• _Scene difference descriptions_
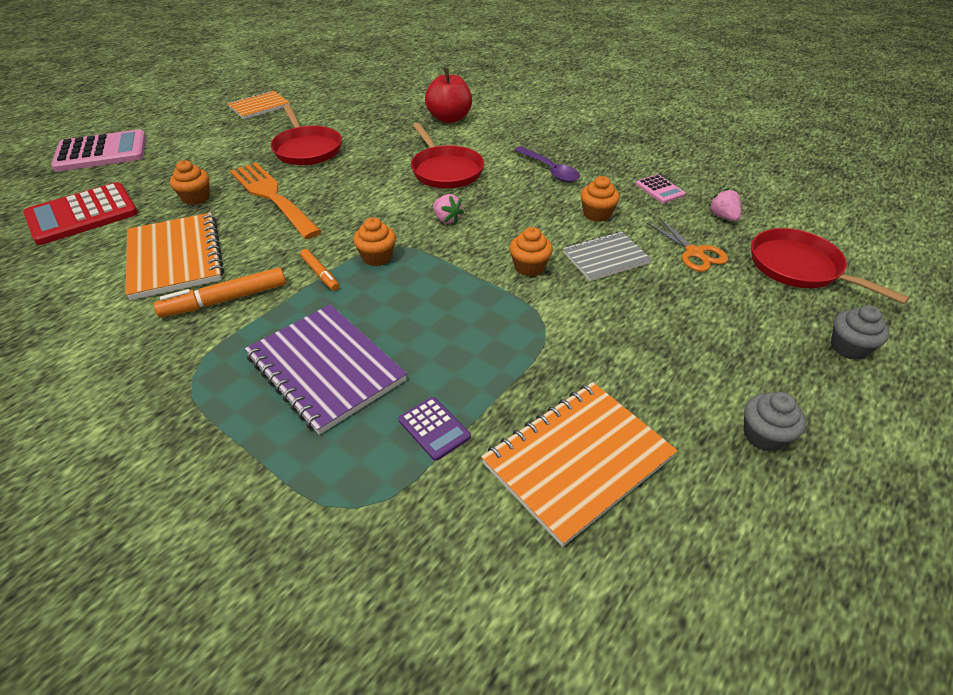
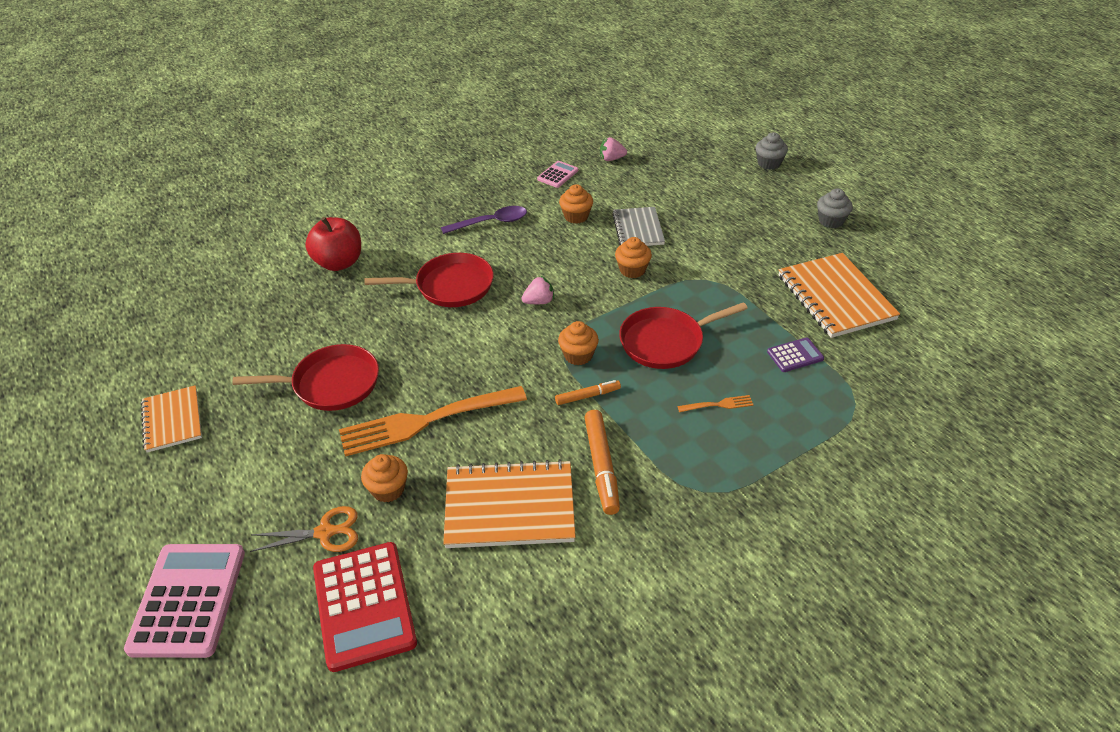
camera: 70 degrees left, 0 degrees up
purple notebook [245,305,407,435] -> orange fork [677,395,753,412]
pink calculator [636,174,685,203] -> pink calculator turned 45 degrees counterclockwise [537,161,578,188]
orange scissors [647,218,728,272] -> orange scissors moved to [250,506,358,552]
red pan [751,228,910,304] -> red pan moved to [619,302,748,369]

• _WORK INSTRUCTION_
Your response must consist of the lines from the beginning of the data through the line containing "orange scissors [647,218,728,272]", transcribed exactly, with no pictures.

• _RESPONSE AREA_
camera: 70 degrees left, 0 degrees up
purple notebook [245,305,407,435] -> orange fork [677,395,753,412]
pink calculator [636,174,685,203] -> pink calculator turned 45 degrees counterclockwise [537,161,578,188]
orange scissors [647,218,728,272] -> orange scissors moved to [250,506,358,552]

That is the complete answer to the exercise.